__What this task involves__
The required output is every line from the one containing "PIR3 pin OUT: D2 -> D4" through the last line of the listing below, copied exactly, pictures excluded.

■ ■ ■ ■ ■

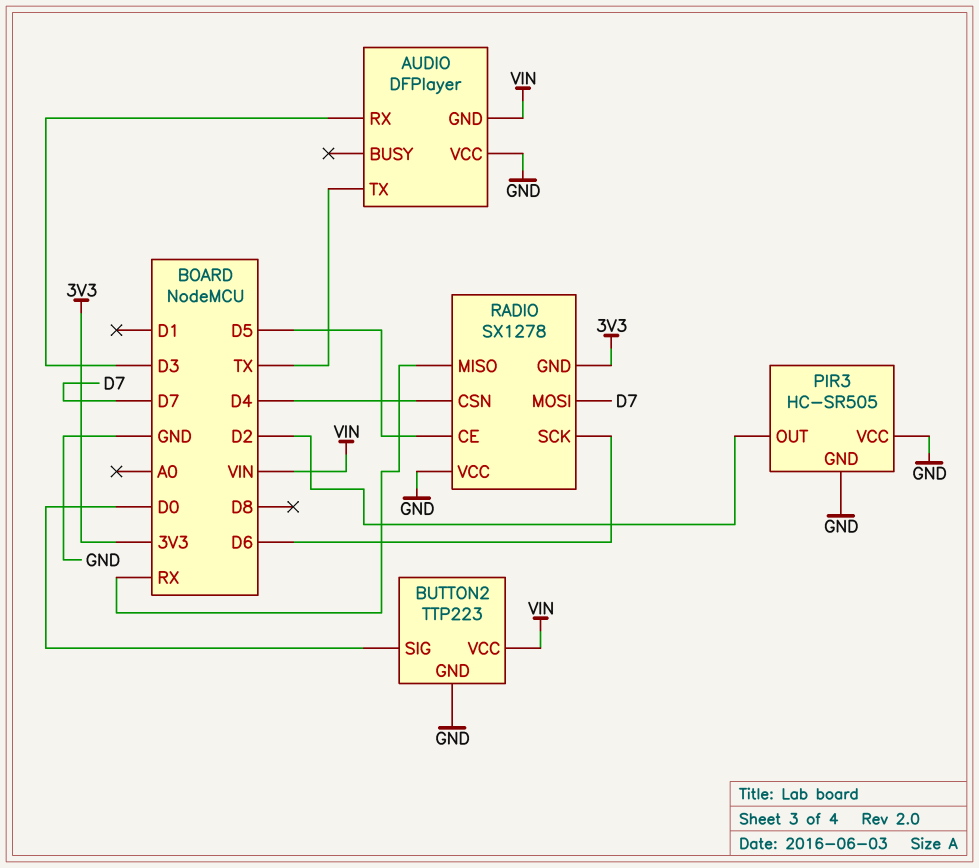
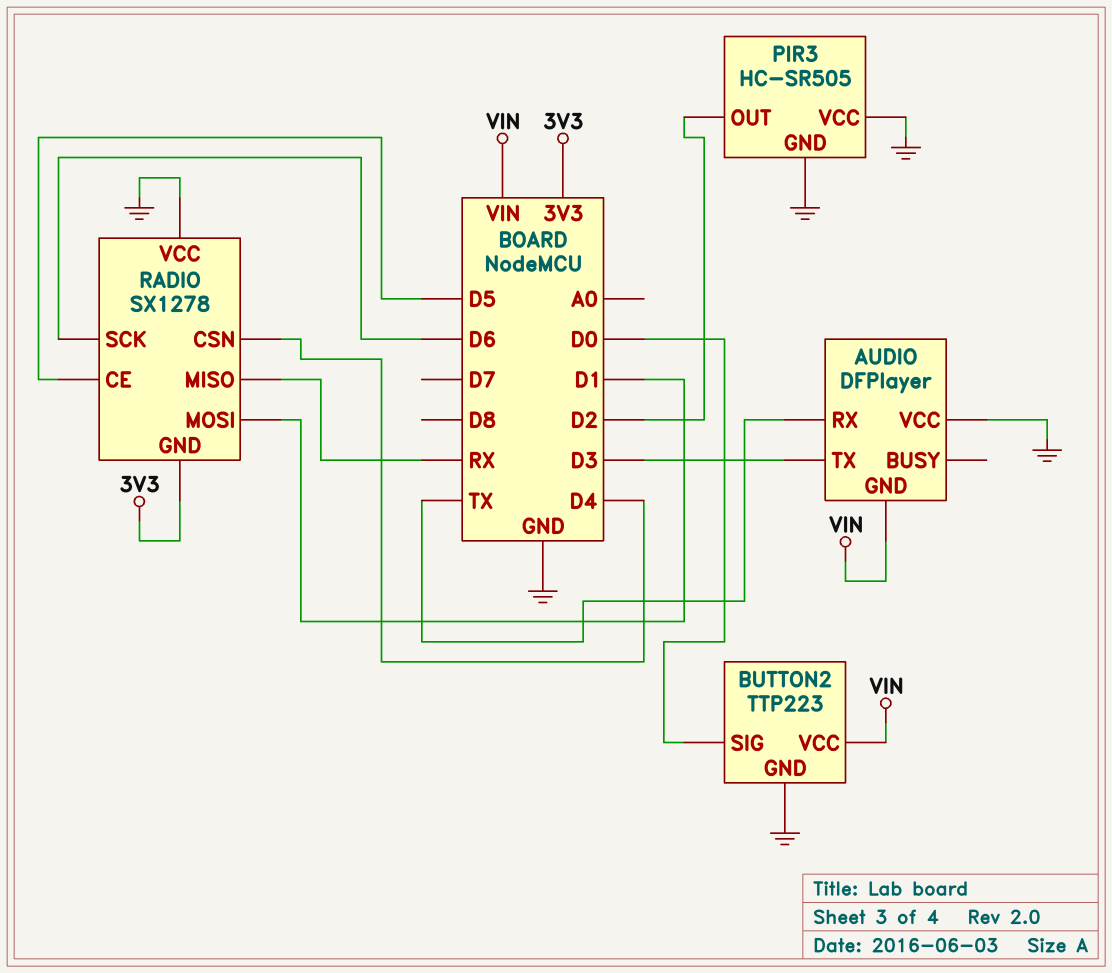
AUDIO pin RX: D3 -> TX
AUDIO pin TX: TX -> D3
RADIO pin MOSI: D7 -> D1

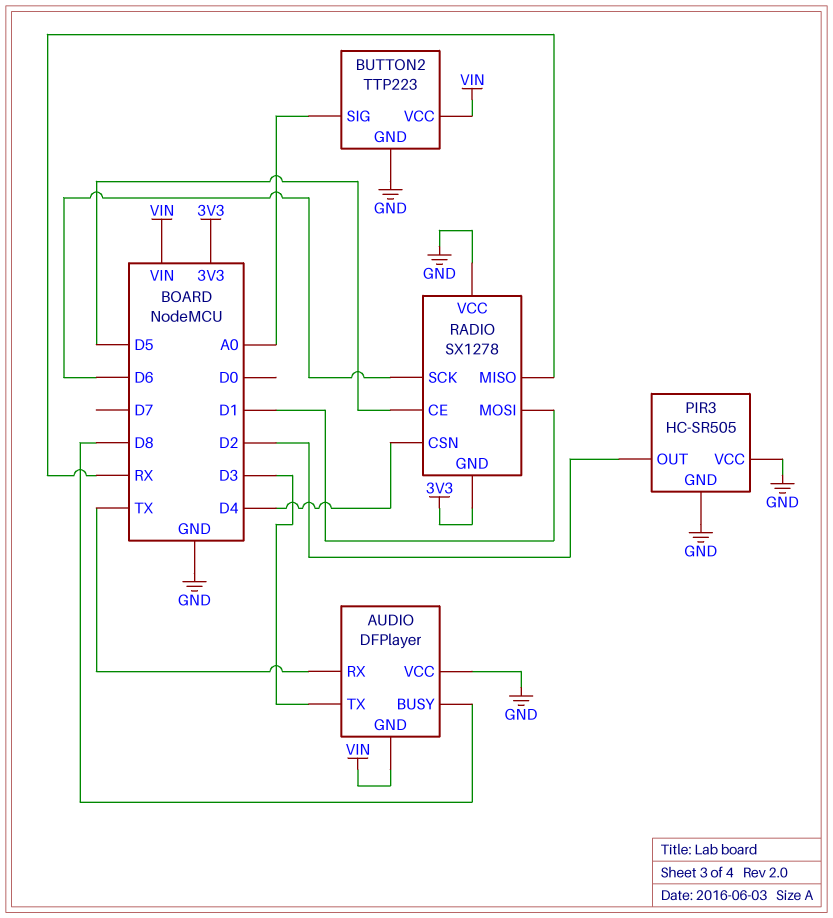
AUDIO pin BUSY: none -> D8
BUTTON2 pin SIG: D0 -> A0

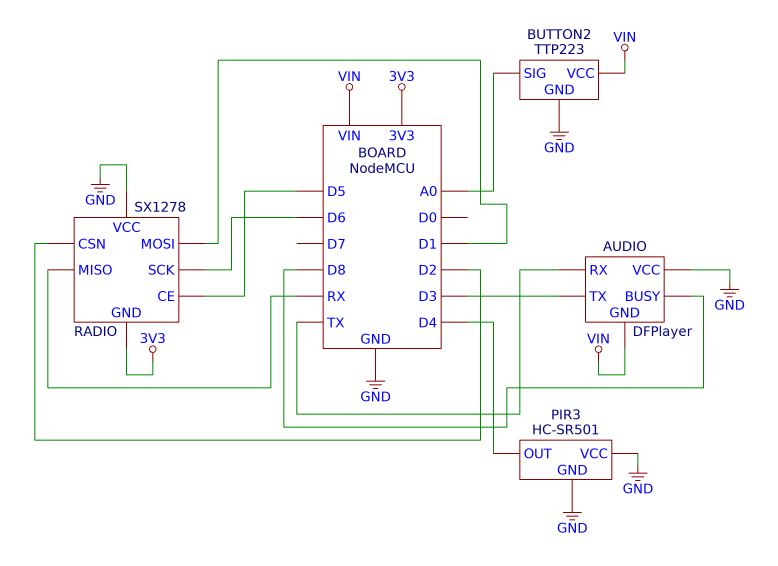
PIR3: HC-SR505 -> HC-SR501
PIR3 pin OUT: D2 -> D4
RADIO pin CSN: D4 -> D2

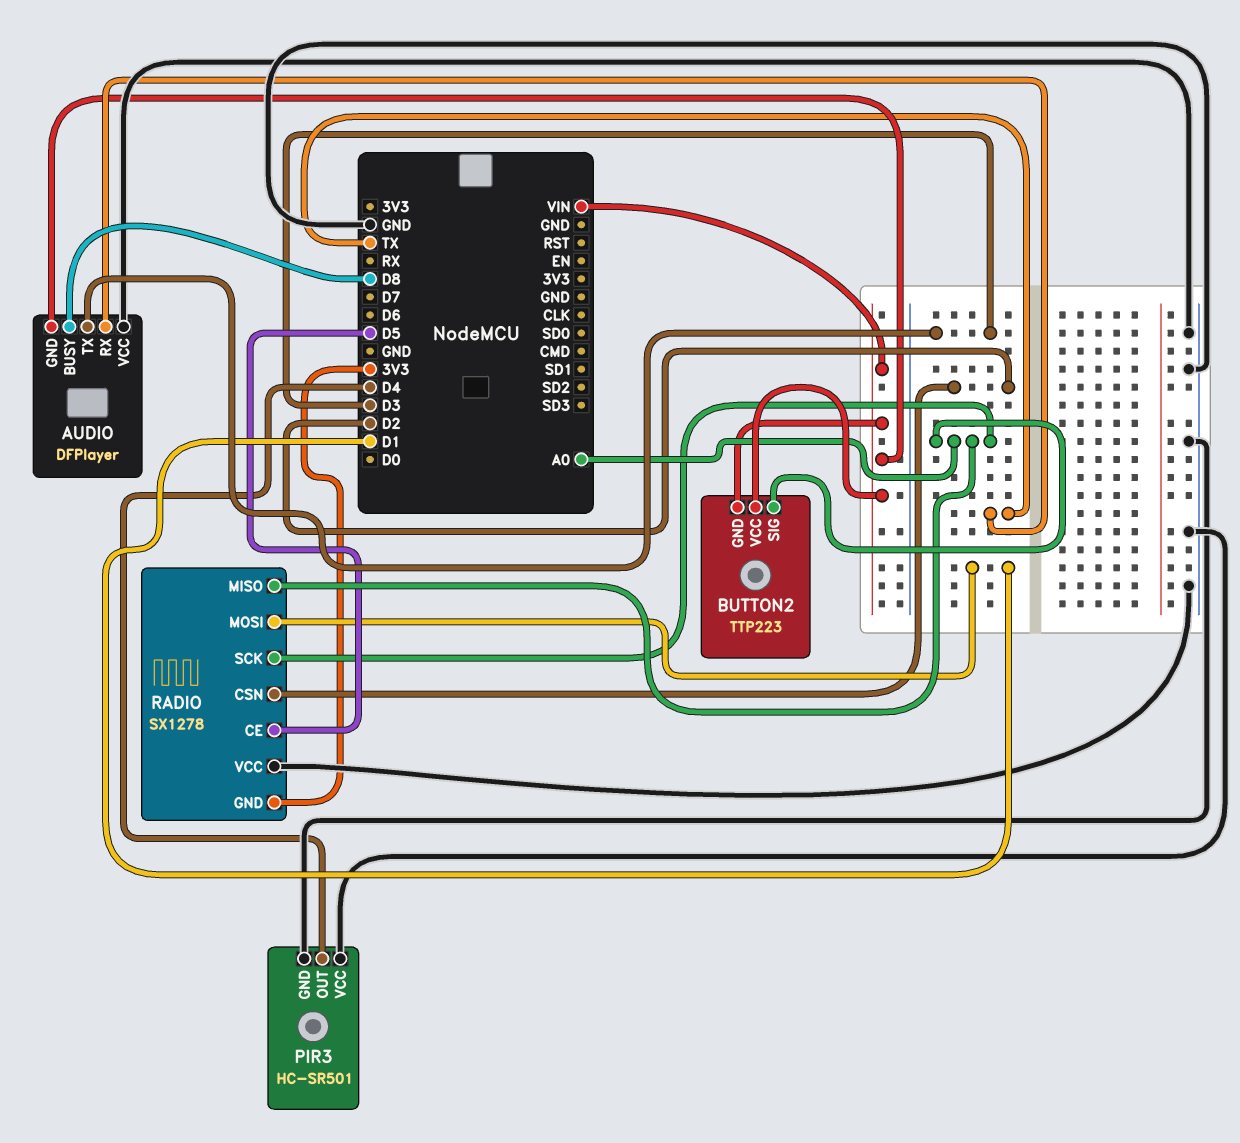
BUTTON2 pin GND: GND -> VIN
RADIO pin MISO: RX -> A0
RADIO pin SCK: D6 -> A0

■ ■ ■ ■ ■

__Exercise answer__
PIR3 pin OUT: D2 -> D4
RADIO pin CSN: D4 -> D2

BUTTON2 pin GND: GND -> VIN
RADIO pin MISO: RX -> A0
RADIO pin SCK: D6 -> A0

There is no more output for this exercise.